DATA SUPPLIED.

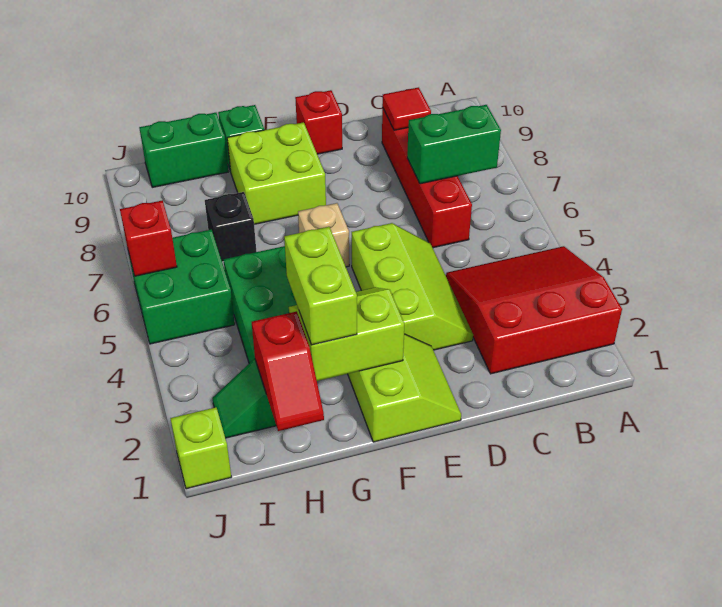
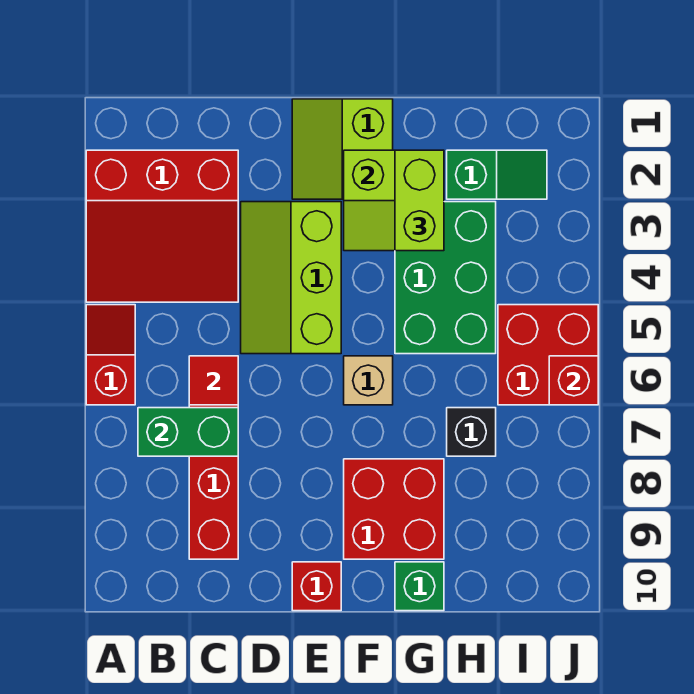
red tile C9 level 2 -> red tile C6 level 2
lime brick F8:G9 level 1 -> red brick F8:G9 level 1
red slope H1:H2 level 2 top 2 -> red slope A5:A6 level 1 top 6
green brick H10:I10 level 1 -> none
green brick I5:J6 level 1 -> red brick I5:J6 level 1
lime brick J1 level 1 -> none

--

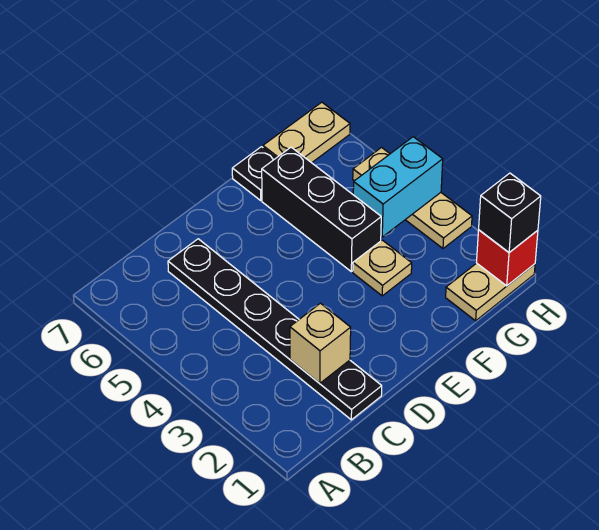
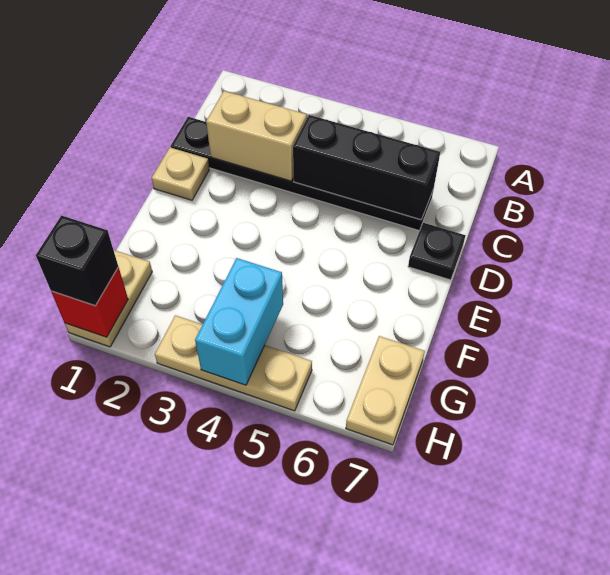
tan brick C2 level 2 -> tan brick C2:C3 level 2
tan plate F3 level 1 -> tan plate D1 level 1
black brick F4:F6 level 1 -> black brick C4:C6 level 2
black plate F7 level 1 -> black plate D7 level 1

WHAT YOU ARE ASKED TO DO.
Print again the lines of the entries above that fall between the line holding "red tile C9 level 2 -> red tile C6 level 2" and the line holding "lime brick J1 level 1 -> none", inclusive, exactly as they stand.

OUTPUT OF THE EXERCISE.
red tile C9 level 2 -> red tile C6 level 2
lime brick F8:G9 level 1 -> red brick F8:G9 level 1
red slope H1:H2 level 2 top 2 -> red slope A5:A6 level 1 top 6
green brick H10:I10 level 1 -> none
green brick I5:J6 level 1 -> red brick I5:J6 level 1
lime brick J1 level 1 -> none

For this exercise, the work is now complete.